- WHAT THE EXERCISE ASKS
Return all entries below exactly. Skip nothing.

- DATA IN THIS EXERCISE
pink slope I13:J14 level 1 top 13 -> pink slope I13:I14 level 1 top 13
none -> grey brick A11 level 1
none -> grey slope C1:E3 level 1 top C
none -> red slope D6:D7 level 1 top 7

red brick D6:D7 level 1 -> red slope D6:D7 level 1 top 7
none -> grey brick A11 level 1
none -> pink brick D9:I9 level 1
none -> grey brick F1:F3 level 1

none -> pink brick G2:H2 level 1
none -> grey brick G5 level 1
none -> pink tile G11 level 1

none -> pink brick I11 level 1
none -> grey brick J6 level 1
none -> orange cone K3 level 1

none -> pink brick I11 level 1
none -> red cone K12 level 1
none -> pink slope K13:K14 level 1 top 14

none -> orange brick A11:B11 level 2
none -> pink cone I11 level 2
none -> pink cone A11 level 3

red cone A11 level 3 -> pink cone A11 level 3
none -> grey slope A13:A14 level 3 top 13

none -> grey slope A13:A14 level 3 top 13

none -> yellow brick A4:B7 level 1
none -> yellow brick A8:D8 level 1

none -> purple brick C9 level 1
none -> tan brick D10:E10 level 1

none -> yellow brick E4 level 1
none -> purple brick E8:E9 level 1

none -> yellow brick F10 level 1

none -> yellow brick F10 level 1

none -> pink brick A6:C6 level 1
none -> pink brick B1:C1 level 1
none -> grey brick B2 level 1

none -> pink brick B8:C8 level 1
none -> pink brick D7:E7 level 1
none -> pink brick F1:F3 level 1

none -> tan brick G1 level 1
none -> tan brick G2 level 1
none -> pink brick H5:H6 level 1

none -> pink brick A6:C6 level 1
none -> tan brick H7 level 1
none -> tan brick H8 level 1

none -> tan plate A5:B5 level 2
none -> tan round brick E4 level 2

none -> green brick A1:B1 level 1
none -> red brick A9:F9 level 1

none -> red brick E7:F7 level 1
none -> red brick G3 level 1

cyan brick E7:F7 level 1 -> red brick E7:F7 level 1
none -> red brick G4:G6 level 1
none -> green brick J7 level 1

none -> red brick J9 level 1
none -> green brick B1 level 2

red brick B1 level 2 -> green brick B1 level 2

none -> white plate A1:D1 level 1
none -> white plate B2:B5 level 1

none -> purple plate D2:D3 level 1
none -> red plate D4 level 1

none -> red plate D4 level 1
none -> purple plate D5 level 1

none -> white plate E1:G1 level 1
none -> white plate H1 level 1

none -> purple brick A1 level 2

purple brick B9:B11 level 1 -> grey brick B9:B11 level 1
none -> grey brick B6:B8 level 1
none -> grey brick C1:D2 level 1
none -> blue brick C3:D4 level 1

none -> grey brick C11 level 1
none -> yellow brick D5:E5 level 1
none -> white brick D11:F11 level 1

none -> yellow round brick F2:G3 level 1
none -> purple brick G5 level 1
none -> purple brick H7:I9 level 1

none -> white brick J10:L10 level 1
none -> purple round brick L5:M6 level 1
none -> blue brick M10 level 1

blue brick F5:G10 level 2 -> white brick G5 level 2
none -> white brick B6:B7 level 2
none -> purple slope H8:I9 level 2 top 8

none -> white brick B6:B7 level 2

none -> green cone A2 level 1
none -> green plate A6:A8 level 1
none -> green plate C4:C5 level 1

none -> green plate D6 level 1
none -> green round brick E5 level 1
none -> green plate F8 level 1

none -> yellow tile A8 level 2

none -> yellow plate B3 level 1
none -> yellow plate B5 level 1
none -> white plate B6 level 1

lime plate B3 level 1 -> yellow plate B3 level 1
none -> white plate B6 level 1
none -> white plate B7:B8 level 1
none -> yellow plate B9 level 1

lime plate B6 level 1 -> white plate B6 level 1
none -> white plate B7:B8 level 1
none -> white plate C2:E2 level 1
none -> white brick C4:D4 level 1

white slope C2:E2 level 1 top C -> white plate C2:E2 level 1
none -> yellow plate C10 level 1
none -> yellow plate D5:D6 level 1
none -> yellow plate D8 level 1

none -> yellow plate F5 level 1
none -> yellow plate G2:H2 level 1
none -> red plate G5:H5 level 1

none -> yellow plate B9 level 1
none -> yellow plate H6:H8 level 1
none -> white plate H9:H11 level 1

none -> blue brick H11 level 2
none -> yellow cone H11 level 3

- SOLUTION TO THE PROBLEM
pink slope I13:J14 level 1 top 13 -> pink slope I13:I14 level 1 top 13
none -> grey brick A11 level 1
none -> grey slope C1:E3 level 1 top C
none -> red slope D6:D7 level 1 top 7

red brick D6:D7 level 1 -> red slope D6:D7 level 1 top 7
none -> grey brick A11 level 1
none -> pink brick D9:I9 level 1
none -> grey brick F1:F3 level 1

none -> pink brick G2:H2 level 1
none -> grey brick G5 level 1
none -> pink tile G11 level 1

none -> pink brick I11 level 1
none -> grey brick J6 level 1
none -> orange cone K3 level 1

none -> pink brick I11 level 1
none -> red cone K12 level 1
none -> pink slope K13:K14 level 1 top 14

none -> orange brick A11:B11 level 2
none -> pink cone I11 level 2
none -> pink cone A11 level 3

red cone A11 level 3 -> pink cone A11 level 3
none -> grey slope A13:A14 level 3 top 13

none -> grey slope A13:A14 level 3 top 13

none -> yellow brick A4:B7 level 1
none -> yellow brick A8:D8 level 1

none -> purple brick C9 level 1
none -> tan brick D10:E10 level 1

none -> yellow brick E4 level 1
none -> purple brick E8:E9 level 1

none -> yellow brick F10 level 1

none -> yellow brick F10 level 1

none -> pink brick A6:C6 level 1
none -> pink brick B1:C1 level 1
none -> grey brick B2 level 1

none -> pink brick B8:C8 level 1
none -> pink brick D7:E7 level 1
none -> pink brick F1:F3 level 1

none -> tan brick G1 level 1
none -> tan brick G2 level 1
none -> pink brick H5:H6 level 1

none -> pink brick A6:C6 level 1
none -> tan brick H7 level 1
none -> tan brick H8 level 1

none -> tan plate A5:B5 level 2
none -> tan round brick E4 level 2

none -> green brick A1:B1 level 1
none -> red brick A9:F9 level 1

none -> red brick E7:F7 level 1
none -> red brick G3 level 1

cyan brick E7:F7 level 1 -> red brick E7:F7 level 1
none -> red brick G4:G6 level 1
none -> green brick J7 level 1

none -> red brick J9 level 1
none -> green brick B1 level 2

red brick B1 level 2 -> green brick B1 level 2

none -> white plate A1:D1 level 1
none -> white plate B2:B5 level 1

none -> purple plate D2:D3 level 1
none -> red plate D4 level 1

none -> red plate D4 level 1
none -> purple plate D5 level 1

none -> white plate E1:G1 level 1
none -> white plate H1 level 1

none -> purple brick A1 level 2

purple brick B9:B11 level 1 -> grey brick B9:B11 level 1
none -> grey brick B6:B8 level 1
none -> grey brick C1:D2 level 1
none -> blue brick C3:D4 level 1

none -> grey brick C11 level 1
none -> yellow brick D5:E5 level 1
none -> white brick D11:F11 level 1

none -> yellow round brick F2:G3 level 1
none -> purple brick G5 level 1
none -> purple brick H7:I9 level 1

none -> white brick J10:L10 level 1
none -> purple round brick L5:M6 level 1
none -> blue brick M10 level 1

blue brick F5:G10 level 2 -> white brick G5 level 2
none -> white brick B6:B7 level 2
none -> purple slope H8:I9 level 2 top 8

none -> white brick B6:B7 level 2

none -> green cone A2 level 1
none -> green plate A6:A8 level 1
none -> green plate C4:C5 level 1

none -> green plate D6 level 1
none -> green round brick E5 level 1
none -> green plate F8 level 1

none -> yellow tile A8 level 2

none -> yellow plate B3 level 1
none -> yellow plate B5 level 1
none -> white plate B6 level 1

lime plate B3 level 1 -> yellow plate B3 level 1
none -> white plate B6 level 1
none -> white plate B7:B8 level 1
none -> yellow plate B9 level 1

lime plate B6 level 1 -> white plate B6 level 1
none -> white plate B7:B8 level 1
none -> white plate C2:E2 level 1
none -> white brick C4:D4 level 1

white slope C2:E2 level 1 top C -> white plate C2:E2 level 1
none -> yellow plate C10 level 1
none -> yellow plate D5:D6 level 1
none -> yellow plate D8 level 1

none -> yellow plate F5 level 1
none -> yellow plate G2:H2 level 1
none -> red plate G5:H5 level 1

none -> yellow plate B9 level 1
none -> yellow plate H6:H8 level 1
none -> white plate H9:H11 level 1

none -> blue brick H11 level 2
none -> yellow cone H11 level 3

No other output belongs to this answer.